▶ ACTION ITEM
Could you repeat the records below exactly, leaving out any pictures?

▶ INFORMATION PROVIDED
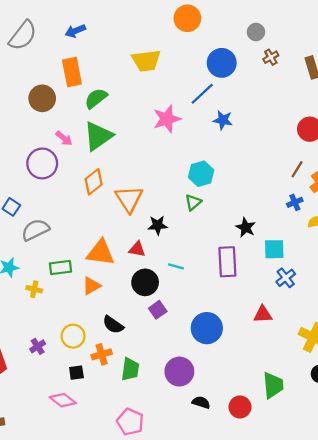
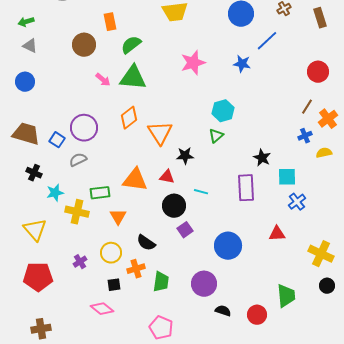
orange rectangle: (72, 72) -> (110, 22), size x0.7
blue line: (202, 94) -> (267, 41), moved
green triangle: (98, 136) -> (133, 78), turned 40
purple circle: (42, 163) -> (84, 128), moved
gray semicircle: (35, 230) -> (78, 160), size x0.7
orange triangle: (91, 286) -> (118, 217), moved, turned -30
yellow cross: (34, 289) -> (77, 212), size x1.6

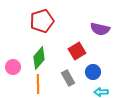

▶ RESULT
orange rectangle: (72, 72) -> (110, 22), size x0.7
blue line: (202, 94) -> (267, 41), moved
green triangle: (98, 136) -> (133, 78), turned 40
purple circle: (42, 163) -> (84, 128), moved
gray semicircle: (35, 230) -> (78, 160), size x0.7
orange triangle: (91, 286) -> (118, 217), moved, turned -30
yellow cross: (34, 289) -> (77, 212), size x1.6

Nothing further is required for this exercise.